__Goal of the exercise__
How many lines in the records below contain "yellow"? Answer with the number alone.

__Scene edit records__
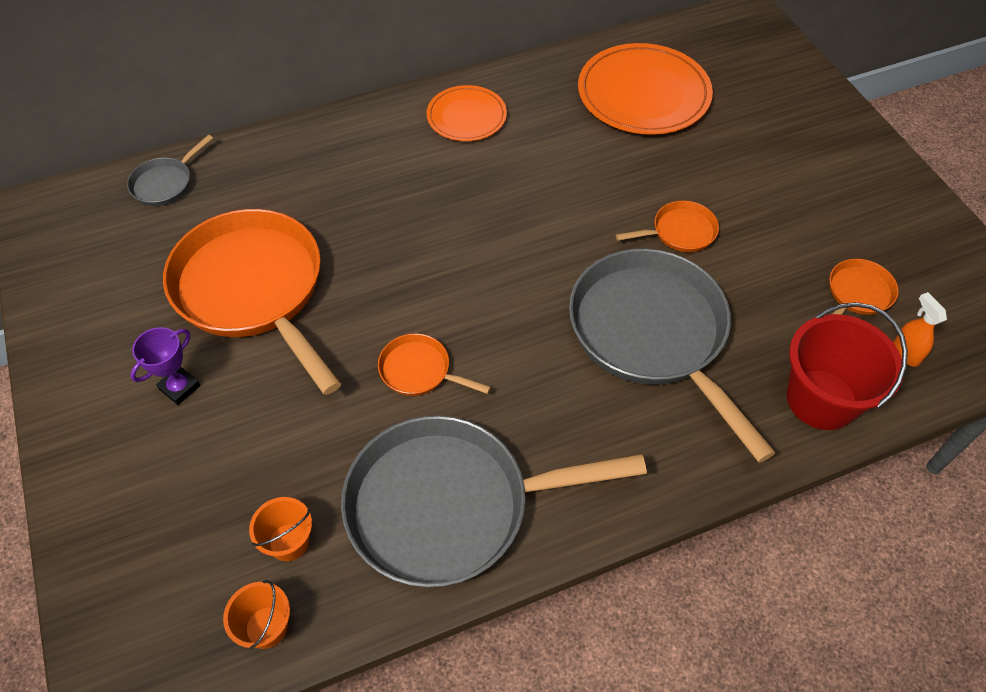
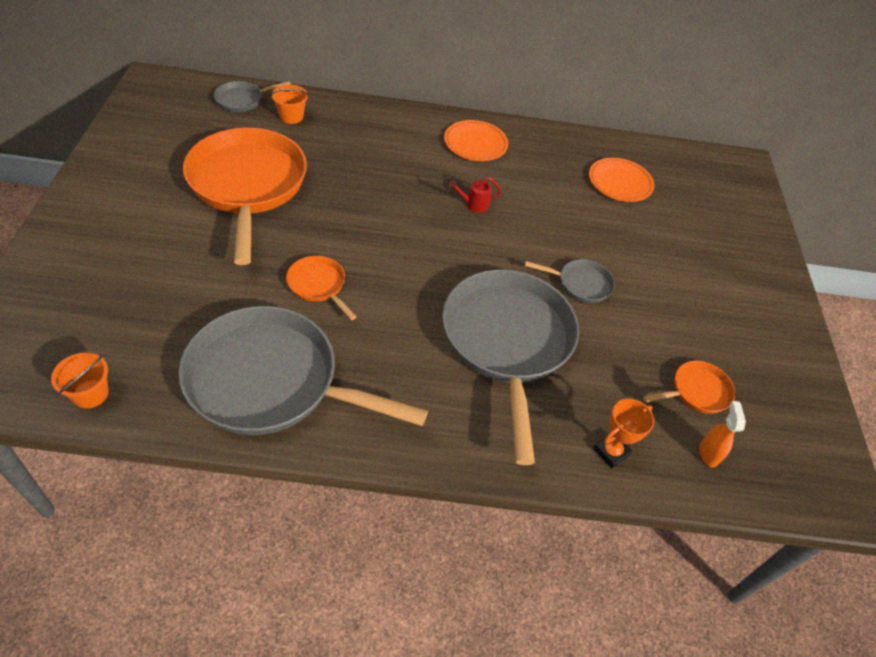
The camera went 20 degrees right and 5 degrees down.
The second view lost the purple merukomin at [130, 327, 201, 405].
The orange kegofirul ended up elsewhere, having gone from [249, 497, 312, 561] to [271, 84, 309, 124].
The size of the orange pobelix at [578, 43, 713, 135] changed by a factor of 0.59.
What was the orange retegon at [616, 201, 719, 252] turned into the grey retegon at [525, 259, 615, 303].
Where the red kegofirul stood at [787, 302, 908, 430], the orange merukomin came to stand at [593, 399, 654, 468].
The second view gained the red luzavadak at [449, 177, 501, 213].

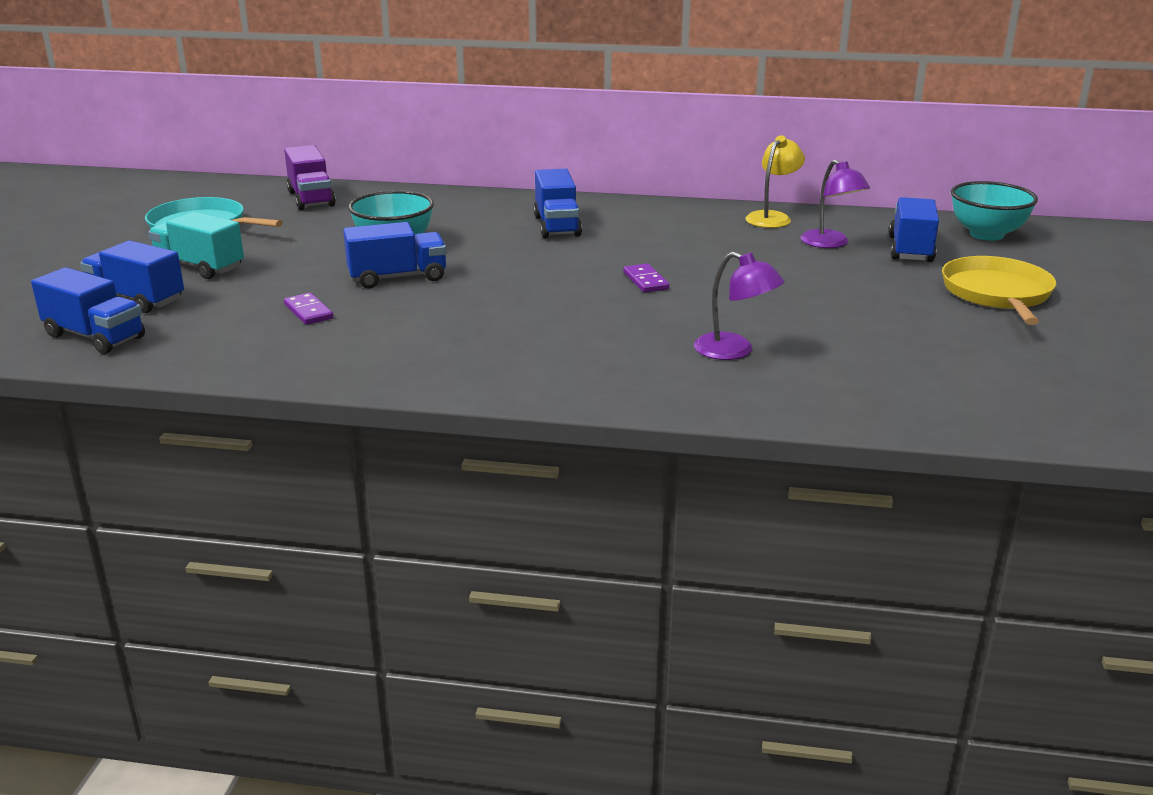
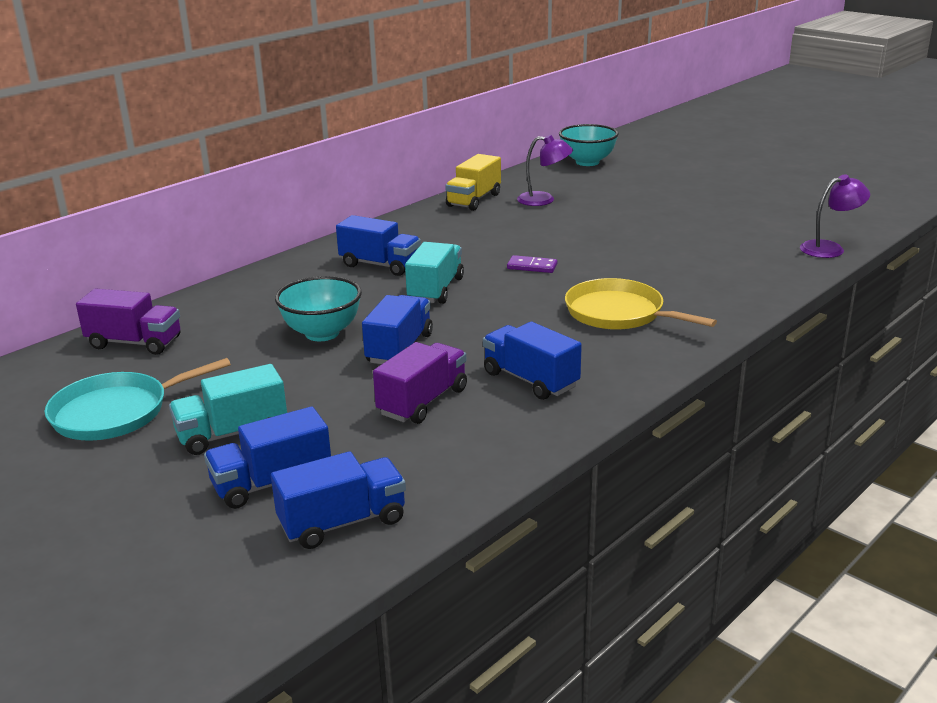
The camera went 55 degrees left and 0 degrees up.
Where the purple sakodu stood at [284, 293, 333, 325], the purple fitepelal came to stand at [373, 342, 467, 424].
The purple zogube ended up elsewhere, having gone from [694, 252, 784, 360] to [800, 174, 870, 258].
Where the yellow zogube stood at [745, 135, 805, 228], the yellow fitepelal came to stand at [445, 154, 501, 211].
The blue fitepelal ended up elsewhere, having gone from [889, 197, 939, 262] to [483, 322, 582, 400].
The yellow retegon ended up elsewhere, having gone from [942, 256, 1056, 325] to [565, 278, 717, 330].
The second view gained the turquoise fitepelal at [405, 242, 464, 304].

__Task solution__
2